Material supplied:
*** Block opens ***

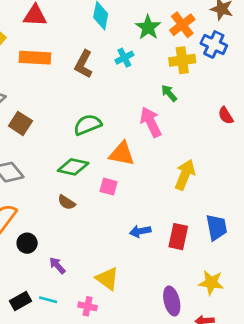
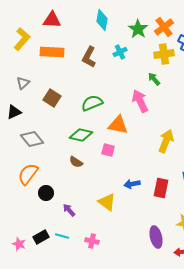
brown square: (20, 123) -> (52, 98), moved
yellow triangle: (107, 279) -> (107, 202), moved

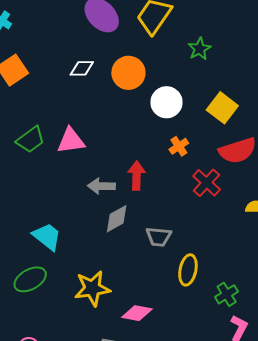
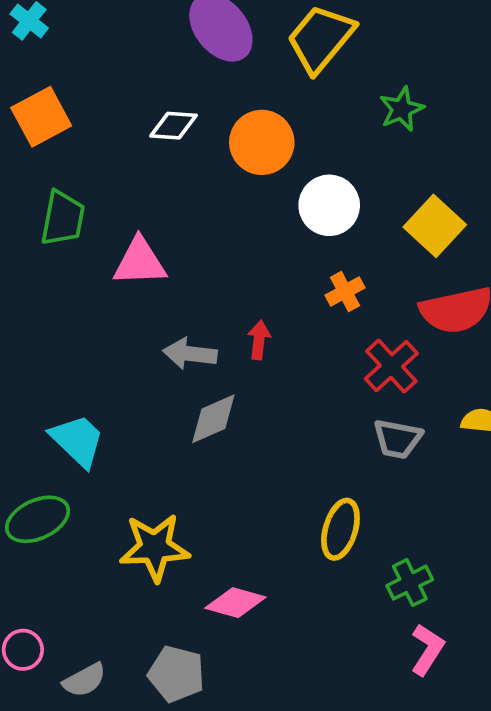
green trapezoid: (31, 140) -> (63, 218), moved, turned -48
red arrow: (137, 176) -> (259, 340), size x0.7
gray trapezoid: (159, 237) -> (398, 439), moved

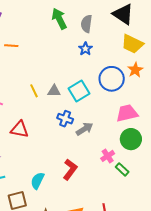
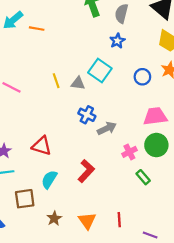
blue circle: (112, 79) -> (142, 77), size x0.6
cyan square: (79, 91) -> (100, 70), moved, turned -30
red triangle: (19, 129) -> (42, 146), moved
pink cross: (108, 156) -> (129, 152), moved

*** Block closes ***
*** Block opens ***

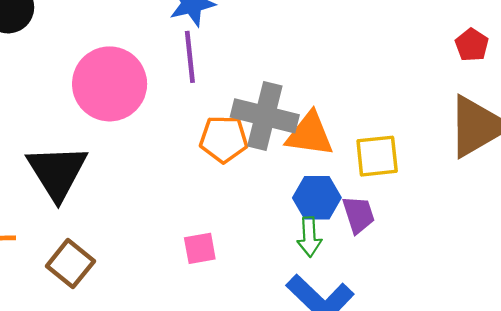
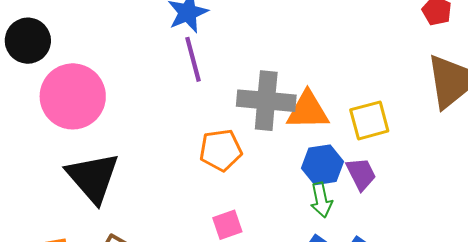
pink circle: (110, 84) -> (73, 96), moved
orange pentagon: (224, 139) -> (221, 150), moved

*** Block closes ***

What the task asks:
In the listing above, find the line containing "pink circle: (110, 84) -> (73, 96), moved" and the line containing "orange pentagon: (224, 139)", then repeat those two lines and everything between them exactly.

Finished exercise:
pink circle: (110, 84) -> (73, 96), moved
orange pentagon: (224, 139) -> (221, 150), moved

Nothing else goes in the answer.